■ WHAT TO PRODUCE ■
So that the copy stays text only, transcribe the data below exactly and exclude the images.

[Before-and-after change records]
****************
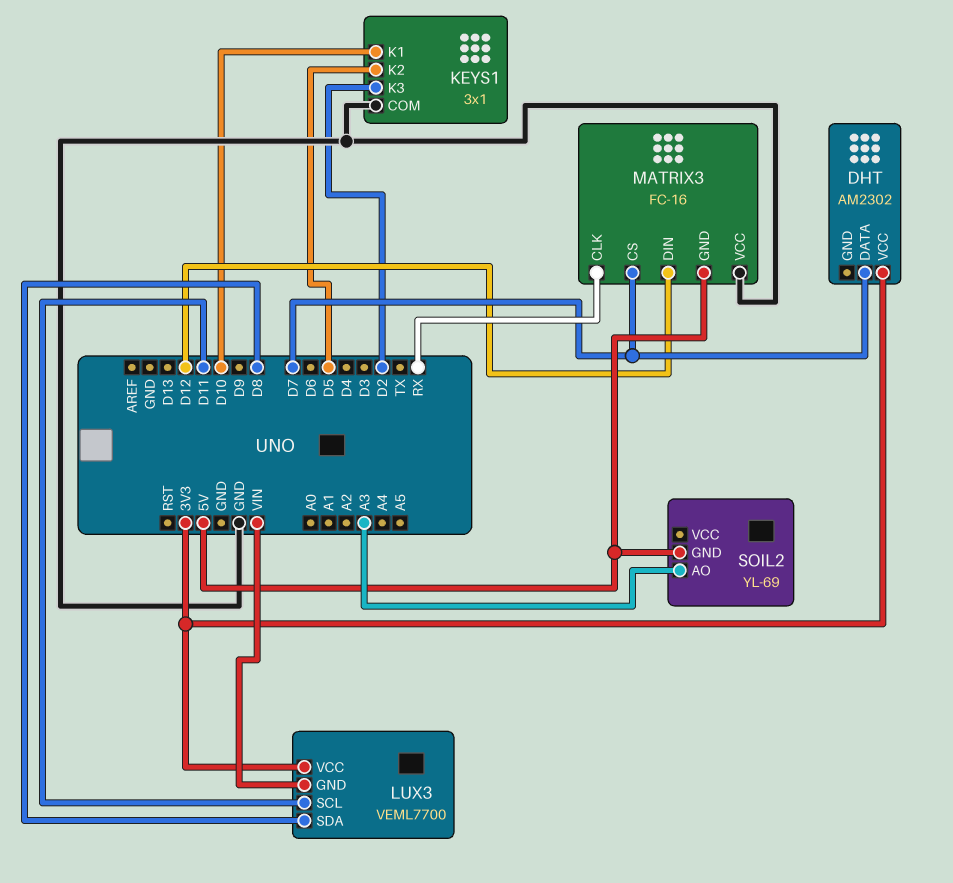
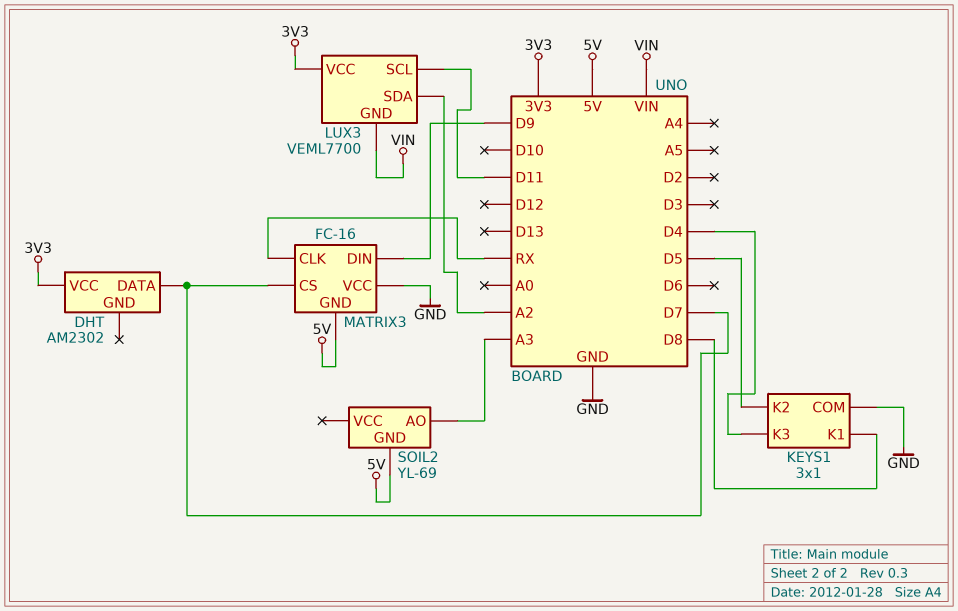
KEYS1 pin K1: D10 -> D8
KEYS1 pin K3: D2 -> D4
LUX3 pin SDA: D8 -> A2
MATRIX3 pin DIN: D12 -> D9

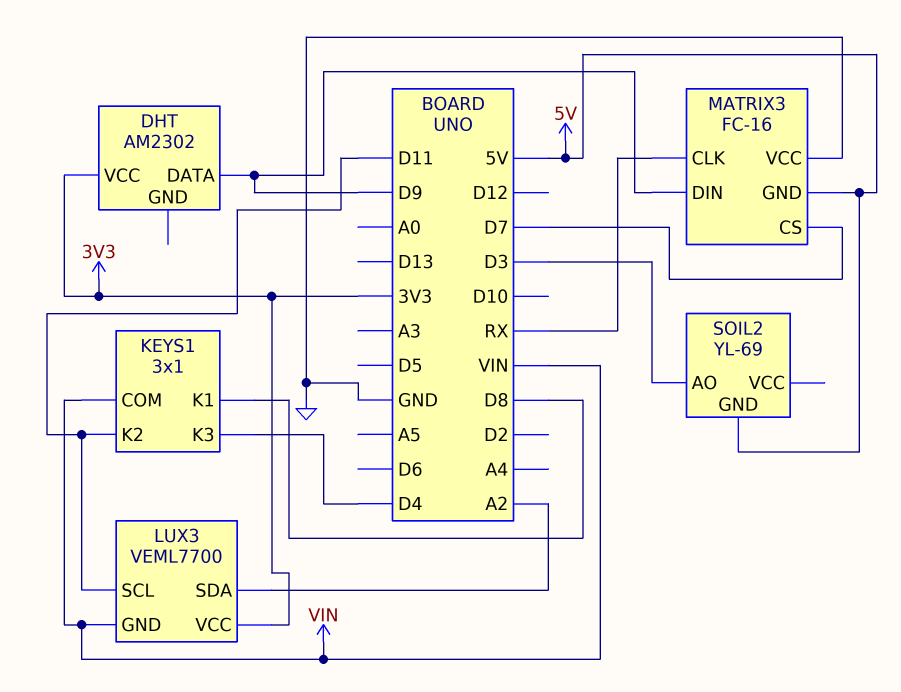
DHT pin DATA: D7 -> D9
KEYS1 pin COM: GND -> VIN
KEYS1 pin K2: D5 -> D11
SOIL2 pin AO: A3 -> D3

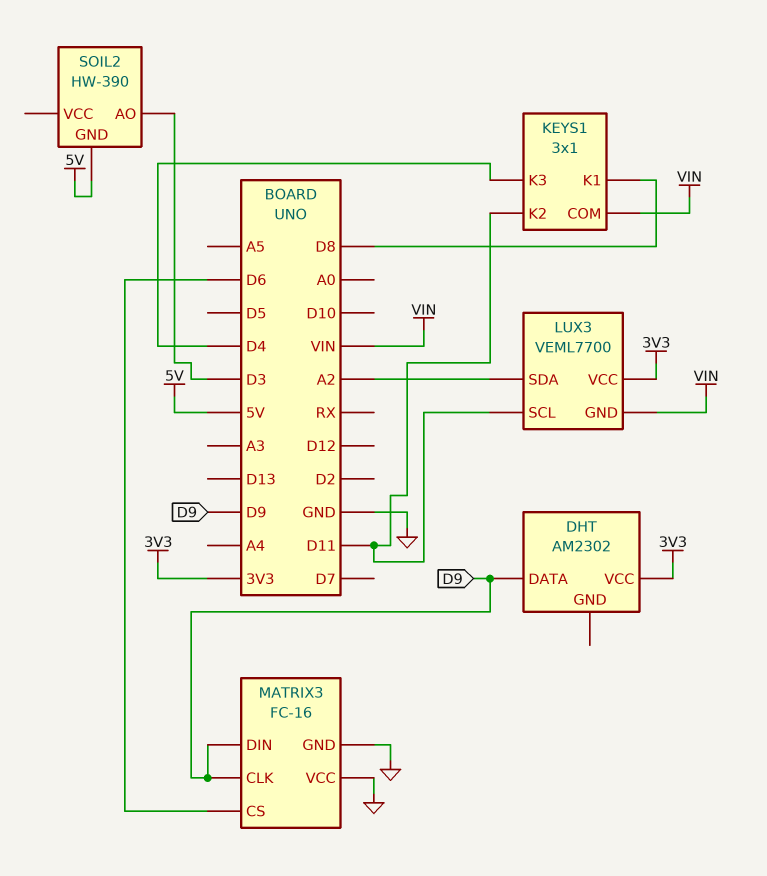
MATRIX3 pin CLK: RX -> D9
MATRIX3 pin CS: D7 -> D6
MATRIX3 pin GND: 5V -> GND
SOIL2: YL-69 -> HW-390

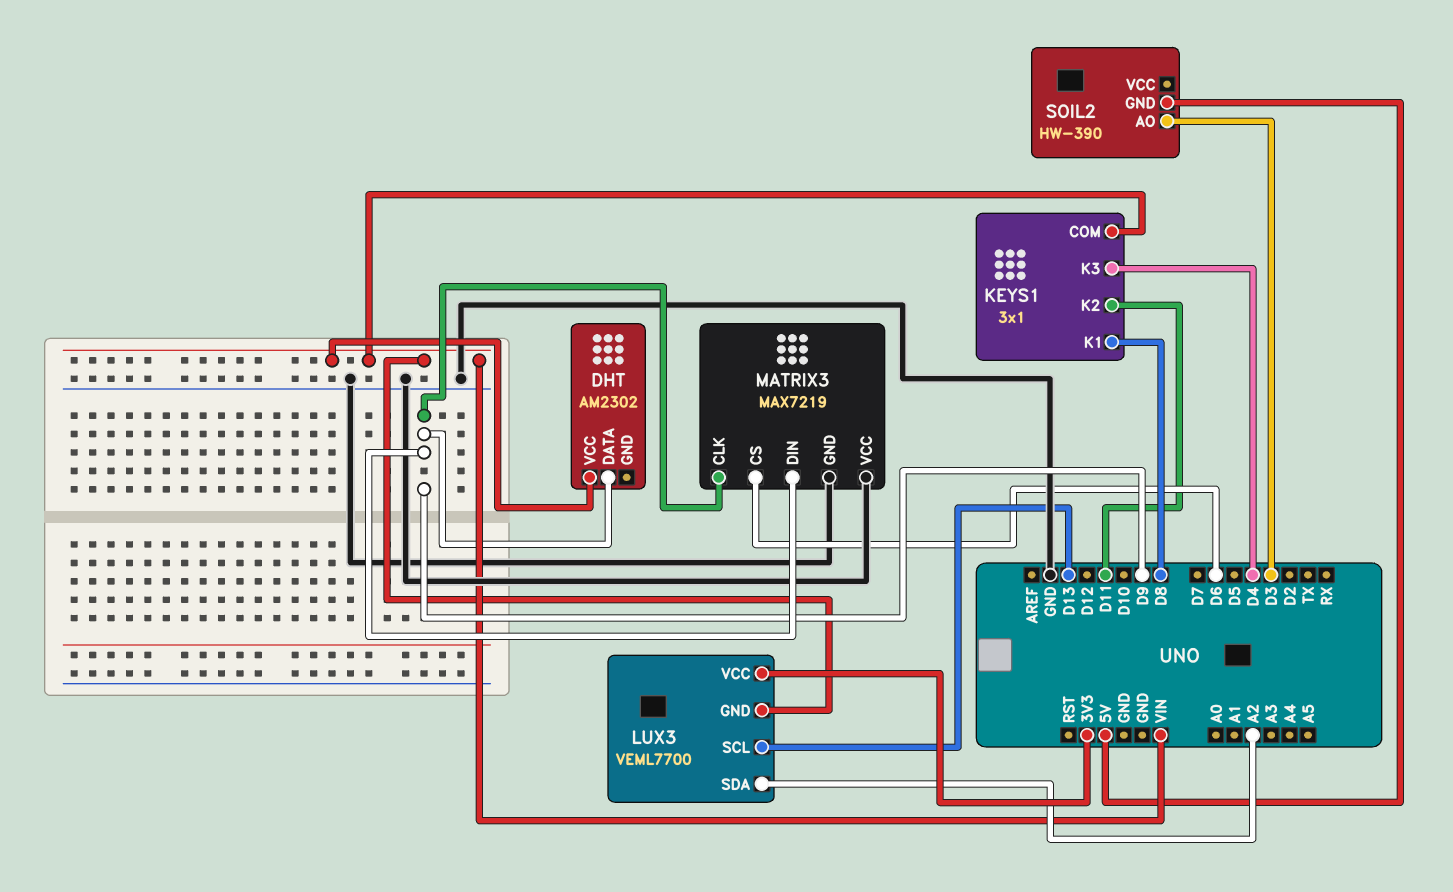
DHT pin VCC: 3V3 -> VIN
LUX3 pin SCL: D11 -> D13
MATRIX3: FC-16 -> MAX7219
****************
■ ANSWER TO THIS TASK ■
KEYS1 pin K1: D10 -> D8
KEYS1 pin K3: D2 -> D4
LUX3 pin SDA: D8 -> A2
MATRIX3 pin DIN: D12 -> D9

DHT pin DATA: D7 -> D9
KEYS1 pin COM: GND -> VIN
KEYS1 pin K2: D5 -> D11
SOIL2 pin AO: A3 -> D3

MATRIX3 pin CLK: RX -> D9
MATRIX3 pin CS: D7 -> D6
MATRIX3 pin GND: 5V -> GND
SOIL2: YL-69 -> HW-390

DHT pin VCC: 3V3 -> VIN
LUX3 pin SCL: D11 -> D13
MATRIX3: FC-16 -> MAX7219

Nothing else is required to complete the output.